The answer is a stretch of the material below, returned exactly: the line containing "camera: 130 degrees right, 15 degrees up", the line containing "green soap dispenser [590,119,646,230]", and all lines between.
────────────────
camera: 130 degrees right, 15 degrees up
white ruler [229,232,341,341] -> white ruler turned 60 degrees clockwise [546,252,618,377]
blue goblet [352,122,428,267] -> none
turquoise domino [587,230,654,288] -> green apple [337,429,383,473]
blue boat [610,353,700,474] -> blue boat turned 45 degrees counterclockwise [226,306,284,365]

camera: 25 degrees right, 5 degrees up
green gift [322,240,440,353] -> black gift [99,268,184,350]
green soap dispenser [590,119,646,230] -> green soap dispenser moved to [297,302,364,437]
────────────────
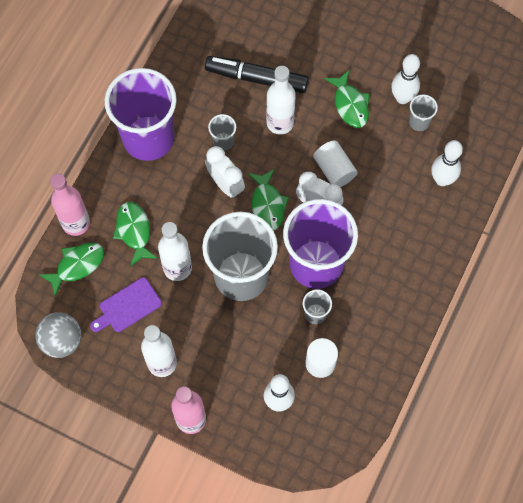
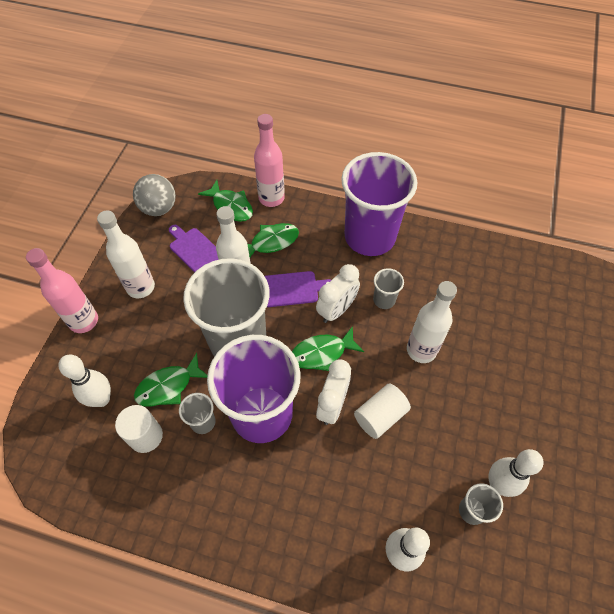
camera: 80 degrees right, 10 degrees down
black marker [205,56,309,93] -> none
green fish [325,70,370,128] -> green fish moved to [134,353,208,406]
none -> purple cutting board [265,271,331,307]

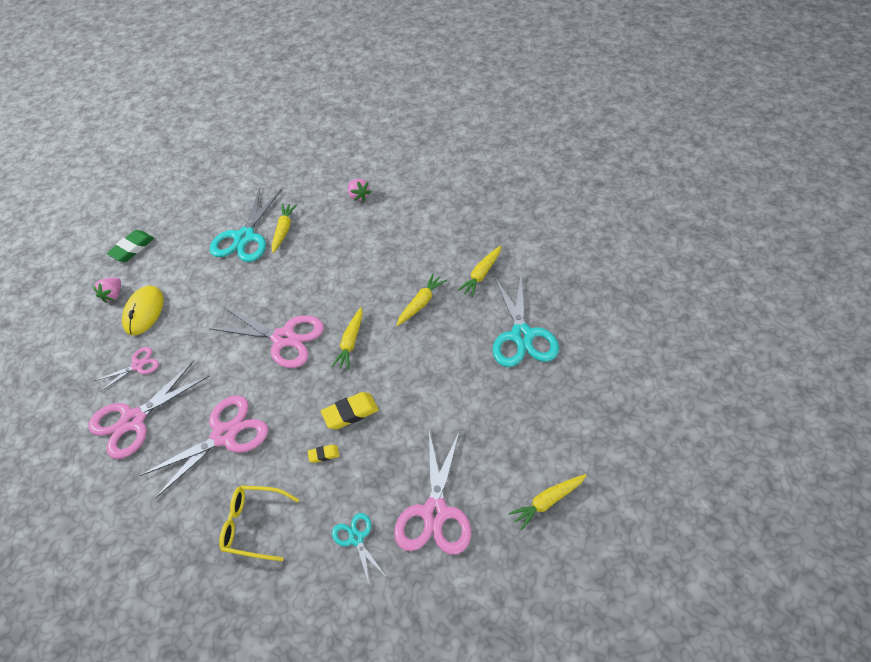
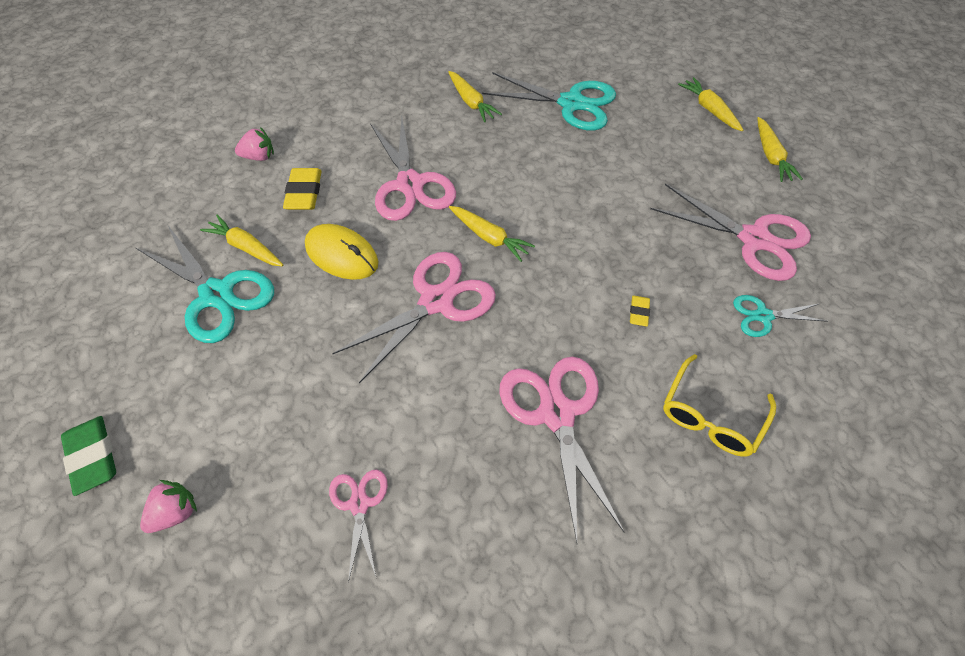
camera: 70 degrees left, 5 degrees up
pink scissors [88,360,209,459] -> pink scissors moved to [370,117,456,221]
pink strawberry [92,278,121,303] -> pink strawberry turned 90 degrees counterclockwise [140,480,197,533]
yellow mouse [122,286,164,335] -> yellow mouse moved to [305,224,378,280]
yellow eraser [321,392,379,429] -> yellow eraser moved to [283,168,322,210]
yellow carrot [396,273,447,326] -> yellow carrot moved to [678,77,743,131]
────────────────
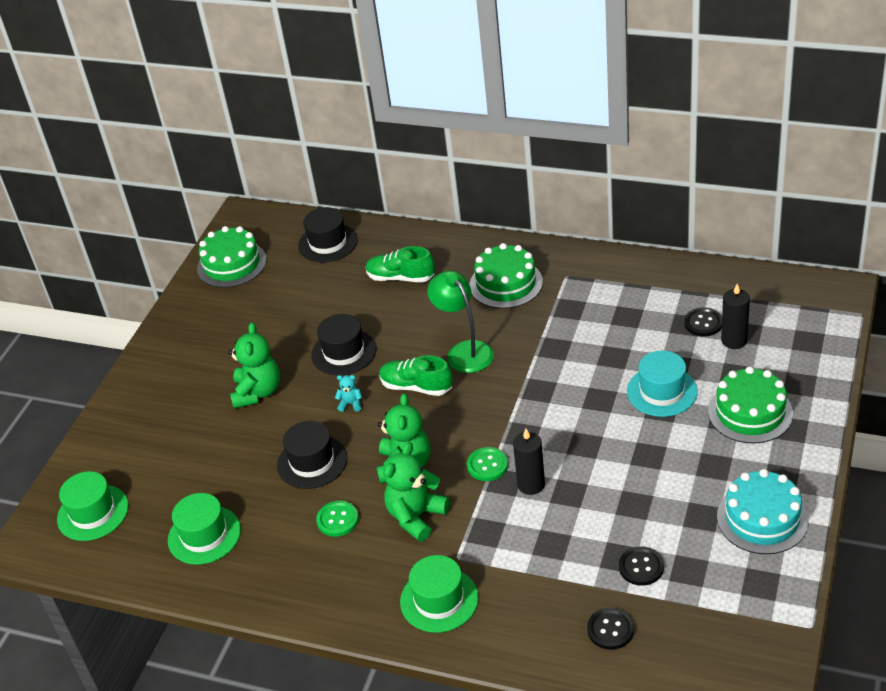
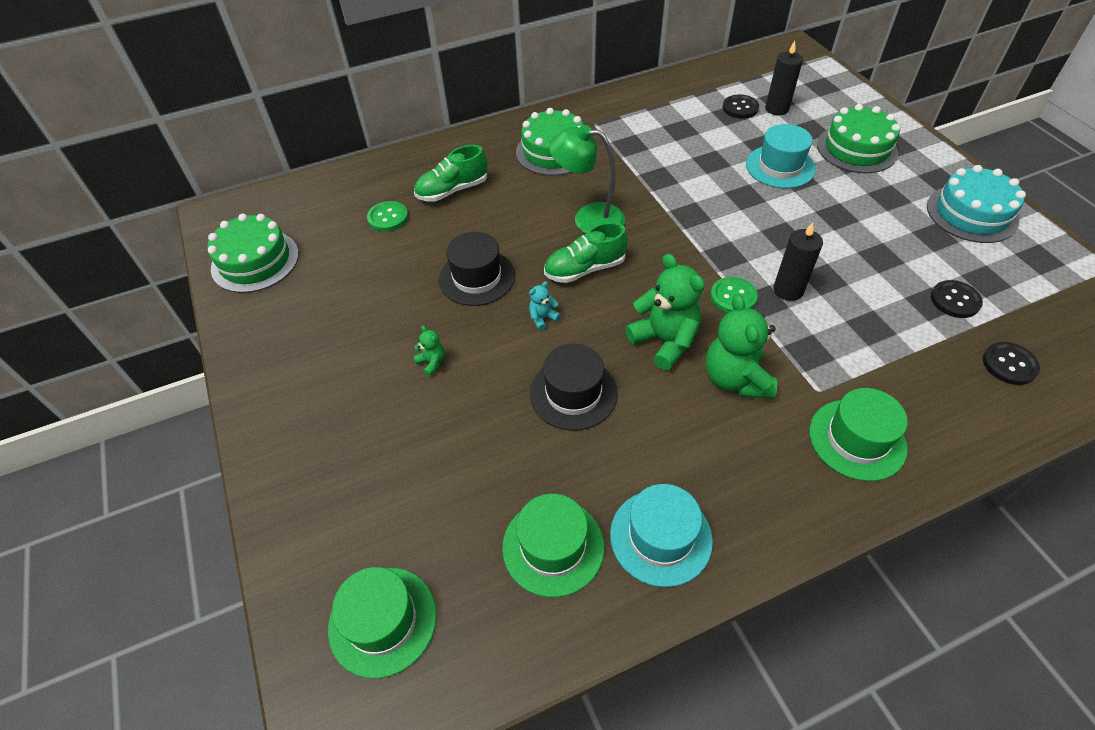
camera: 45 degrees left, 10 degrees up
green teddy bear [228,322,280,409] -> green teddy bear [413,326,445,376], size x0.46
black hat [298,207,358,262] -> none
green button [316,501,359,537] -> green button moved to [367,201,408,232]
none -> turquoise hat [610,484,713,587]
────────────────
§ Solution to this problem
camera: 130 degrees right, 15 degrees up
white ruler [229,232,341,341] -> white ruler turned 60 degrees clockwise [546,252,618,377]
blue goblet [352,122,428,267] -> none
turquoise domino [587,230,654,288] -> green apple [337,429,383,473]
blue boat [610,353,700,474] -> blue boat turned 45 degrees counterclockwise [226,306,284,365]

camera: 25 degrees right, 5 degrees up
green gift [322,240,440,353] -> black gift [99,268,184,350]
green soap dispenser [590,119,646,230] -> green soap dispenser moved to [297,302,364,437]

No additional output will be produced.